== Task details ==
Pull out every line in the data that has the string "degrees" in it.

== Stored data ==
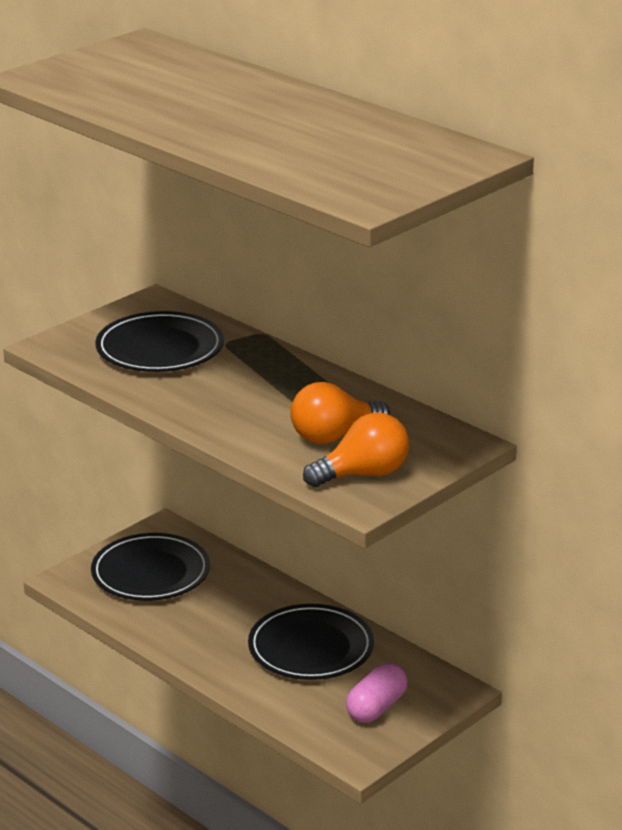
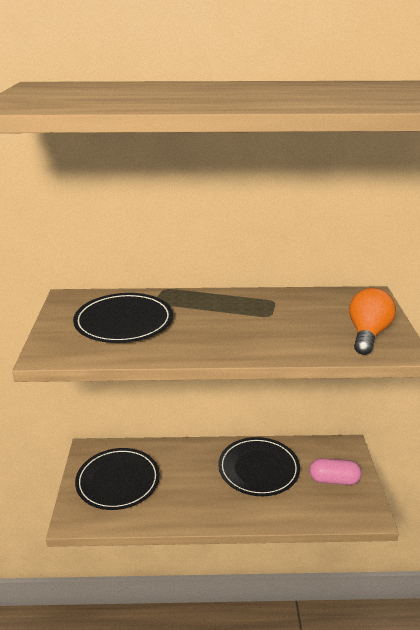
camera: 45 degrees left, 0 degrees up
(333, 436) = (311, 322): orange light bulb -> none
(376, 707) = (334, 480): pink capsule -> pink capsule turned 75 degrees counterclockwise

== Solution for this task ==
camera: 45 degrees left, 0 degrees up
(376, 707) = (334, 480): pink capsule -> pink capsule turned 75 degrees counterclockwise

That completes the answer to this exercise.